> [Provided records]
----
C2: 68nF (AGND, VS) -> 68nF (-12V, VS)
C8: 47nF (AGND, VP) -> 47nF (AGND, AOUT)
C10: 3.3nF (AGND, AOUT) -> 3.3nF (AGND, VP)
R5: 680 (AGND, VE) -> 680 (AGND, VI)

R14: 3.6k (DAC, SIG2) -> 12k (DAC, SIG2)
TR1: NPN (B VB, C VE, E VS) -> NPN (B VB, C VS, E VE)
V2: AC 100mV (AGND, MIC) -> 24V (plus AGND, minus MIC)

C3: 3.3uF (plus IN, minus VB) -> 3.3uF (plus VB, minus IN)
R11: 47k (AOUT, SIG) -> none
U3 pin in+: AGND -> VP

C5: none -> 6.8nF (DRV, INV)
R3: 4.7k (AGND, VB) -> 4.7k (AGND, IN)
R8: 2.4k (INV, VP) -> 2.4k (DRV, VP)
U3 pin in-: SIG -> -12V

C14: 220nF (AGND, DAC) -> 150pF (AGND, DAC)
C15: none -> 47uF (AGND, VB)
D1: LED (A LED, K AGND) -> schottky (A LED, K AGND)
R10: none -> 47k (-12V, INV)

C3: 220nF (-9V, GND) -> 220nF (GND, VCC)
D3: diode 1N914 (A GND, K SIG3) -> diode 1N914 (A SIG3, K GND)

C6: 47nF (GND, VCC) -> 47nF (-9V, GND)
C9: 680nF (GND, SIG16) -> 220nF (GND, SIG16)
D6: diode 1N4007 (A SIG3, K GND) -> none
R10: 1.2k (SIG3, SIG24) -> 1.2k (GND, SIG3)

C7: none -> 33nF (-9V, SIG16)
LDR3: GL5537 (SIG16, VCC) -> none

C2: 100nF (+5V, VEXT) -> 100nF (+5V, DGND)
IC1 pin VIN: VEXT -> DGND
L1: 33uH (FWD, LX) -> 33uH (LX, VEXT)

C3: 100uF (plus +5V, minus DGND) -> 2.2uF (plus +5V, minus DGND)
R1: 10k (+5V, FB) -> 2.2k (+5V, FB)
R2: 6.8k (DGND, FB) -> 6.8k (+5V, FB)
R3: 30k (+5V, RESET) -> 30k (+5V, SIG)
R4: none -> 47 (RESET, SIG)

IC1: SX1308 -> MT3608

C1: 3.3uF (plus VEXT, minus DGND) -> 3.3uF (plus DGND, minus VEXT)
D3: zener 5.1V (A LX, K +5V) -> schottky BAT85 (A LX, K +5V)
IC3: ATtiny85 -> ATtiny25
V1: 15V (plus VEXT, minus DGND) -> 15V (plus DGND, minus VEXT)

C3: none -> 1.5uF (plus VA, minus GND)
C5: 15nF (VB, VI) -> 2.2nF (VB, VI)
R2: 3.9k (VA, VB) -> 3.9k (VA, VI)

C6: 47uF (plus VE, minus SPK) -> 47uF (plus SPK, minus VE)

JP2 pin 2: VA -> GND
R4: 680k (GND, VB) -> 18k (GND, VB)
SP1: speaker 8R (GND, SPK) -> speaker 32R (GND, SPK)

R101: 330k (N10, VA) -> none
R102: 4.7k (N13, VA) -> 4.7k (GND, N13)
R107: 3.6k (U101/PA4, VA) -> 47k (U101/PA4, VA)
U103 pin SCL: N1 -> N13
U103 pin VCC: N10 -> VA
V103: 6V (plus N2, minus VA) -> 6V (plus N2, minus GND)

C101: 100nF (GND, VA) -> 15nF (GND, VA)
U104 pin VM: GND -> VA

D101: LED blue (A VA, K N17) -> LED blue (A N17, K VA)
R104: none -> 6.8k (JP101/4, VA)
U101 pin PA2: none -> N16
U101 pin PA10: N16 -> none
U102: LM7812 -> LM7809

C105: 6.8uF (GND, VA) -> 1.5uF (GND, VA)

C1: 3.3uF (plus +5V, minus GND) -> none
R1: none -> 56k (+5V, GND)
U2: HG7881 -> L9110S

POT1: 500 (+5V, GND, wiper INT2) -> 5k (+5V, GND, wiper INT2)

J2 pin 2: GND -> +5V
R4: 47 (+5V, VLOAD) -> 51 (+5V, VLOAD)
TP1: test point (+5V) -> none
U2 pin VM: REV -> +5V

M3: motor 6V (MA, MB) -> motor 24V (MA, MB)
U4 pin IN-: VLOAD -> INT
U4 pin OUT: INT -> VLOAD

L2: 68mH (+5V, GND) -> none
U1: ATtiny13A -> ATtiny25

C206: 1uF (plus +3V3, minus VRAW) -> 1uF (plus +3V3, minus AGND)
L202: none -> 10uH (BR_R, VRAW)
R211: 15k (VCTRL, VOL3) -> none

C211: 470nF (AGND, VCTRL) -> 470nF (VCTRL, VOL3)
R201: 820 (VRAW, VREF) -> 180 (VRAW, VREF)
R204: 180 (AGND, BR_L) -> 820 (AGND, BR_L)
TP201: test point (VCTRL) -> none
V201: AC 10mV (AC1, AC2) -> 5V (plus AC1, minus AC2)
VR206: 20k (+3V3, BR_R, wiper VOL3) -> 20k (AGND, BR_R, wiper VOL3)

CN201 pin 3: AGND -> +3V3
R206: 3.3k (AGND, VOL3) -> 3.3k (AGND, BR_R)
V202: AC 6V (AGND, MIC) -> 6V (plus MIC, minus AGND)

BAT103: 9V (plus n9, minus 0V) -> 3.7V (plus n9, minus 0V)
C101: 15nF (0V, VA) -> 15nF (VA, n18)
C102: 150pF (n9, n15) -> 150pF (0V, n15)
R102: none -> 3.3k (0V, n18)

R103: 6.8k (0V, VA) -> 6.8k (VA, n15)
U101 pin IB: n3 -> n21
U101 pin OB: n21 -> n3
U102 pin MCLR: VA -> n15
----
Transcribe each record exactly. Leave nothing out.

> [Answer section]
C2: 68nF (AGND, VS) -> 68nF (-12V, VS)
C8: 47nF (AGND, VP) -> 47nF (AGND, AOUT)
C10: 3.3nF (AGND, AOUT) -> 3.3nF (AGND, VP)
R5: 680 (AGND, VE) -> 680 (AGND, VI)

R14: 3.6k (DAC, SIG2) -> 12k (DAC, SIG2)
TR1: NPN (B VB, C VE, E VS) -> NPN (B VB, C VS, E VE)
V2: AC 100mV (AGND, MIC) -> 24V (plus AGND, minus MIC)

C3: 3.3uF (plus IN, minus VB) -> 3.3uF (plus VB, minus IN)
R11: 47k (AOUT, SIG) -> none
U3 pin in+: AGND -> VP

C5: none -> 6.8nF (DRV, INV)
R3: 4.7k (AGND, VB) -> 4.7k (AGND, IN)
R8: 2.4k (INV, VP) -> 2.4k (DRV, VP)
U3 pin in-: SIG -> -12V

C14: 220nF (AGND, DAC) -> 150pF (AGND, DAC)
C15: none -> 47uF (AGND, VB)
D1: LED (A LED, K AGND) -> schottky (A LED, K AGND)
R10: none -> 47k (-12V, INV)

C3: 220nF (-9V, GND) -> 220nF (GND, VCC)
D3: diode 1N914 (A GND, K SIG3) -> diode 1N914 (A SIG3, K GND)

C6: 47nF (GND, VCC) -> 47nF (-9V, GND)
C9: 680nF (GND, SIG16) -> 220nF (GND, SIG16)
D6: diode 1N4007 (A SIG3, K GND) -> none
R10: 1.2k (SIG3, SIG24) -> 1.2k (GND, SIG3)

C7: none -> 33nF (-9V, SIG16)
LDR3: GL5537 (SIG16, VCC) -> none

C2: 100nF (+5V, VEXT) -> 100nF (+5V, DGND)
IC1 pin VIN: VEXT -> DGND
L1: 33uH (FWD, LX) -> 33uH (LX, VEXT)

C3: 100uF (plus +5V, minus DGND) -> 2.2uF (plus +5V, minus DGND)
R1: 10k (+5V, FB) -> 2.2k (+5V, FB)
R2: 6.8k (DGND, FB) -> 6.8k (+5V, FB)
R3: 30k (+5V, RESET) -> 30k (+5V, SIG)
R4: none -> 47 (RESET, SIG)

IC1: SX1308 -> MT3608

C1: 3.3uF (plus VEXT, minus DGND) -> 3.3uF (plus DGND, minus VEXT)
D3: zener 5.1V (A LX, K +5V) -> schottky BAT85 (A LX, K +5V)
IC3: ATtiny85 -> ATtiny25
V1: 15V (plus VEXT, minus DGND) -> 15V (plus DGND, minus VEXT)

C3: none -> 1.5uF (plus VA, minus GND)
C5: 15nF (VB, VI) -> 2.2nF (VB, VI)
R2: 3.9k (VA, VB) -> 3.9k (VA, VI)

C6: 47uF (plus VE, minus SPK) -> 47uF (plus SPK, minus VE)

JP2 pin 2: VA -> GND
R4: 680k (GND, VB) -> 18k (GND, VB)
SP1: speaker 8R (GND, SPK) -> speaker 32R (GND, SPK)

R101: 330k (N10, VA) -> none
R102: 4.7k (N13, VA) -> 4.7k (GND, N13)
R107: 3.6k (U101/PA4, VA) -> 47k (U101/PA4, VA)
U103 pin SCL: N1 -> N13
U103 pin VCC: N10 -> VA
V103: 6V (plus N2, minus VA) -> 6V (plus N2, minus GND)

C101: 100nF (GND, VA) -> 15nF (GND, VA)
U104 pin VM: GND -> VA

D101: LED blue (A VA, K N17) -> LED blue (A N17, K VA)
R104: none -> 6.8k (JP101/4, VA)
U101 pin PA2: none -> N16
U101 pin PA10: N16 -> none
U102: LM7812 -> LM7809

C105: 6.8uF (GND, VA) -> 1.5uF (GND, VA)

C1: 3.3uF (plus +5V, minus GND) -> none
R1: none -> 56k (+5V, GND)
U2: HG7881 -> L9110S

POT1: 500 (+5V, GND, wiper INT2) -> 5k (+5V, GND, wiper INT2)

J2 pin 2: GND -> +5V
R4: 47 (+5V, VLOAD) -> 51 (+5V, VLOAD)
TP1: test point (+5V) -> none
U2 pin VM: REV -> +5V

M3: motor 6V (MA, MB) -> motor 24V (MA, MB)
U4 pin IN-: VLOAD -> INT
U4 pin OUT: INT -> VLOAD

L2: 68mH (+5V, GND) -> none
U1: ATtiny13A -> ATtiny25

C206: 1uF (plus +3V3, minus VRAW) -> 1uF (plus +3V3, minus AGND)
L202: none -> 10uH (BR_R, VRAW)
R211: 15k (VCTRL, VOL3) -> none

C211: 470nF (AGND, VCTRL) -> 470nF (VCTRL, VOL3)
R201: 820 (VRAW, VREF) -> 180 (VRAW, VREF)
R204: 180 (AGND, BR_L) -> 820 (AGND, BR_L)
TP201: test point (VCTRL) -> none
V201: AC 10mV (AC1, AC2) -> 5V (plus AC1, minus AC2)
VR206: 20k (+3V3, BR_R, wiper VOL3) -> 20k (AGND, BR_R, wiper VOL3)

CN201 pin 3: AGND -> +3V3
R206: 3.3k (AGND, VOL3) -> 3.3k (AGND, BR_R)
V202: AC 6V (AGND, MIC) -> 6V (plus MIC, minus AGND)

BAT103: 9V (plus n9, minus 0V) -> 3.7V (plus n9, minus 0V)
C101: 15nF (0V, VA) -> 15nF (VA, n18)
C102: 150pF (n9, n15) -> 150pF (0V, n15)
R102: none -> 3.3k (0V, n18)

R103: 6.8k (0V, VA) -> 6.8k (VA, n15)
U101 pin IB: n3 -> n21
U101 pin OB: n21 -> n3
U102 pin MCLR: VA -> n15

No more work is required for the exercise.